Itemized modification records:

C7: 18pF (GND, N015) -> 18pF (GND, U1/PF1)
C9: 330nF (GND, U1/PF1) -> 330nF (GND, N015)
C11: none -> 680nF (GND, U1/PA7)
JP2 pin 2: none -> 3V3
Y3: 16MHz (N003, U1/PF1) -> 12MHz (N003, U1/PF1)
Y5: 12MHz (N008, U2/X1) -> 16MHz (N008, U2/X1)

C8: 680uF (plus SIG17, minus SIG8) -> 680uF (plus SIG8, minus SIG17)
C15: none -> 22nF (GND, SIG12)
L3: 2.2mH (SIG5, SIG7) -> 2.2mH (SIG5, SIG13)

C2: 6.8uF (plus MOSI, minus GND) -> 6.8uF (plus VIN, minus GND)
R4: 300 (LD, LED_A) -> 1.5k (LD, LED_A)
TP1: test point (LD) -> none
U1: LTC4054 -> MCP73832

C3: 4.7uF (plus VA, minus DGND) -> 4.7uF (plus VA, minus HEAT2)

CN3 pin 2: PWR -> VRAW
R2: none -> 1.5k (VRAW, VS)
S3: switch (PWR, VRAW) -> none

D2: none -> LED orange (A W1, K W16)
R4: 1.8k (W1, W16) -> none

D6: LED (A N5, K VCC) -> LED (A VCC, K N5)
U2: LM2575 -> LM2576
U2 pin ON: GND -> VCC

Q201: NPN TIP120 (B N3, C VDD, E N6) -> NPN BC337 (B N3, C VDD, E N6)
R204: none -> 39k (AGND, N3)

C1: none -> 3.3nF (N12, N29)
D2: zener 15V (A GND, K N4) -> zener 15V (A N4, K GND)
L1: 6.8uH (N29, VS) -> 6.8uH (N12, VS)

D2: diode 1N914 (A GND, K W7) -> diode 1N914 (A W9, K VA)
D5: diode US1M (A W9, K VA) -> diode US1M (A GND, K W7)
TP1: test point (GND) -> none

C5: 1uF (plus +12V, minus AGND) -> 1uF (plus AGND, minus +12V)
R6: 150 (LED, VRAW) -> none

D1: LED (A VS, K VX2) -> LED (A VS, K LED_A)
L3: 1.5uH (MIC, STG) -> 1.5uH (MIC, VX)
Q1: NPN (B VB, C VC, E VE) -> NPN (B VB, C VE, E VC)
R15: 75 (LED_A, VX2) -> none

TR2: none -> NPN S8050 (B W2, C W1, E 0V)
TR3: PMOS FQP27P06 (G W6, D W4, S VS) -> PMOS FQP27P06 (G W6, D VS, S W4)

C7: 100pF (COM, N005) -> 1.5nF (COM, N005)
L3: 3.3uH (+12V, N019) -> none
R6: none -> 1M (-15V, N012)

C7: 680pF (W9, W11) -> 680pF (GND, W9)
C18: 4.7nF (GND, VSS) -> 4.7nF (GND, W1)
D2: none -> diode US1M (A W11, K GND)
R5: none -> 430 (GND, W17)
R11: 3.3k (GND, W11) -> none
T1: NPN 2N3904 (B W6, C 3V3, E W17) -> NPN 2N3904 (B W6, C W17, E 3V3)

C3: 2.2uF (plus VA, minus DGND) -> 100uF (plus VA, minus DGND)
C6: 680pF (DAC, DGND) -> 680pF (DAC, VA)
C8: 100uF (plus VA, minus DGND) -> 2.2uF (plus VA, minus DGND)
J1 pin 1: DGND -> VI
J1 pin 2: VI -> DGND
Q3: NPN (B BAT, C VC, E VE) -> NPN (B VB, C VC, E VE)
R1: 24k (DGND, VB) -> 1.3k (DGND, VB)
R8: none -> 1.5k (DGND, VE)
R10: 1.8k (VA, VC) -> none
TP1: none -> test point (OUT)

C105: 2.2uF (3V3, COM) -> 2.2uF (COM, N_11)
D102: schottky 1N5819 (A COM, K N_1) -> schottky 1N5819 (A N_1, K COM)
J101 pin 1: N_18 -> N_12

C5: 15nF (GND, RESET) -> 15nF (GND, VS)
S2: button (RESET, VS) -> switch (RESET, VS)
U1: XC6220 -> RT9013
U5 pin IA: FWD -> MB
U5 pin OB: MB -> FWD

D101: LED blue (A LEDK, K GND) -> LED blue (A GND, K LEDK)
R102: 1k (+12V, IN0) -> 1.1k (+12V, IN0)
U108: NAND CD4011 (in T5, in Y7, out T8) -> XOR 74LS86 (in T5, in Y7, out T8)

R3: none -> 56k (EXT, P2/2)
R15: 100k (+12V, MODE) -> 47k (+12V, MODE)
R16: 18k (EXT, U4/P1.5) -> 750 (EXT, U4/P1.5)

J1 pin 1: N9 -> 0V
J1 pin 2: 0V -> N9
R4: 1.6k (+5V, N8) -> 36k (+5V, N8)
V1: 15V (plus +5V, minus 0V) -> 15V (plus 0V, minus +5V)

Goal of the exercise:
Your answer should be the lines above from the one containing "D2: diode 1N914" through the one containing "R6: 150 (LED, VRAW) -> none", copied exactly and with both ends kept.

Solution for this problem:
D2: diode 1N914 (A GND, K W7) -> diode 1N914 (A W9, K VA)
D5: diode US1M (A W9, K VA) -> diode US1M (A GND, K W7)
TP1: test point (GND) -> none

C5: 1uF (plus +12V, minus AGND) -> 1uF (plus AGND, minus +12V)
R6: 150 (LED, VRAW) -> none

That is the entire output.